(SUPPLIED INFORMATION begins)

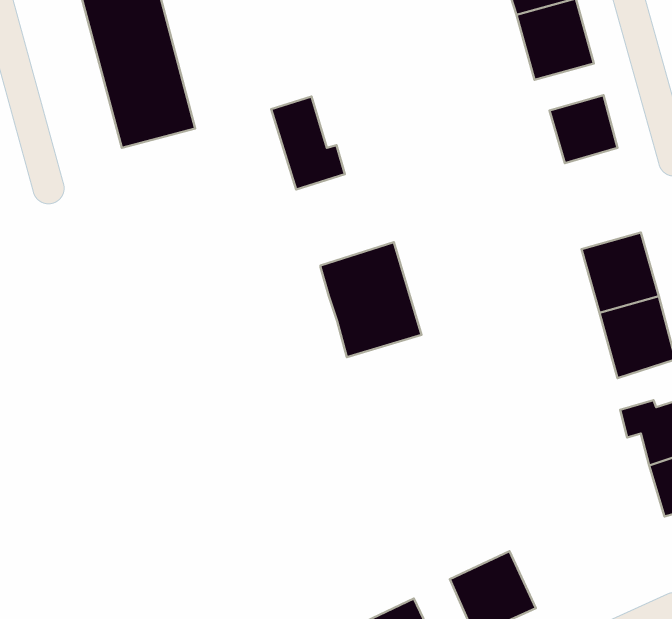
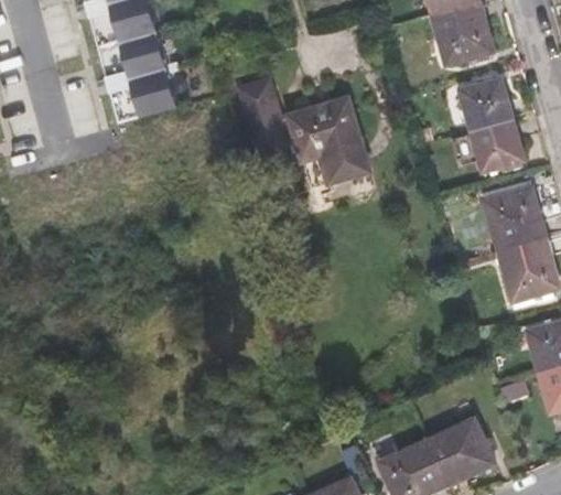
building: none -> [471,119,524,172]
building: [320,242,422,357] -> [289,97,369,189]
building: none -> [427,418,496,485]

(SUPPLIED INFORMATION ends)
(SUPPLIED INFORMATION begins)

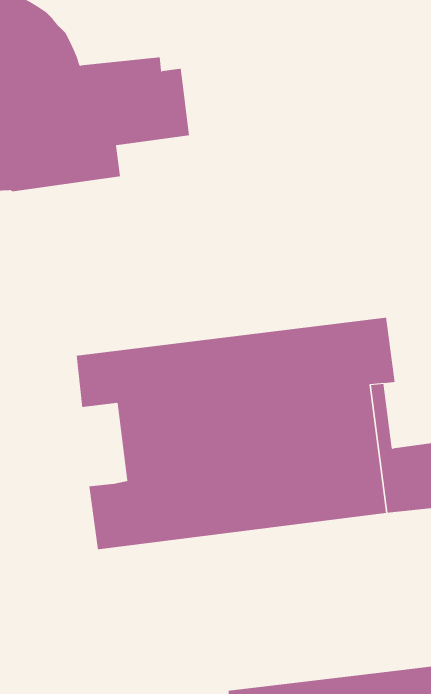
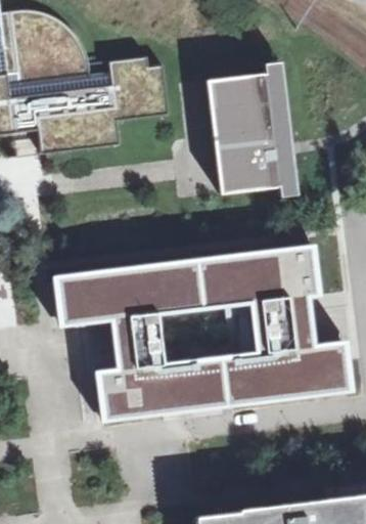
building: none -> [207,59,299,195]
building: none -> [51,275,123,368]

(SUPPLIED INFORMATION ends)

PROBLEM TO SOLVE: Look above for the line with "building: none -> [471,119,524,172]" and the line with "building: none -> [427,418,496,485]", and reproduce exactly those two lines plus every line between, nothing more.

ANSWER SECTION:
building: none -> [471,119,524,172]
building: [320,242,422,357] -> [289,97,369,189]
building: none -> [427,418,496,485]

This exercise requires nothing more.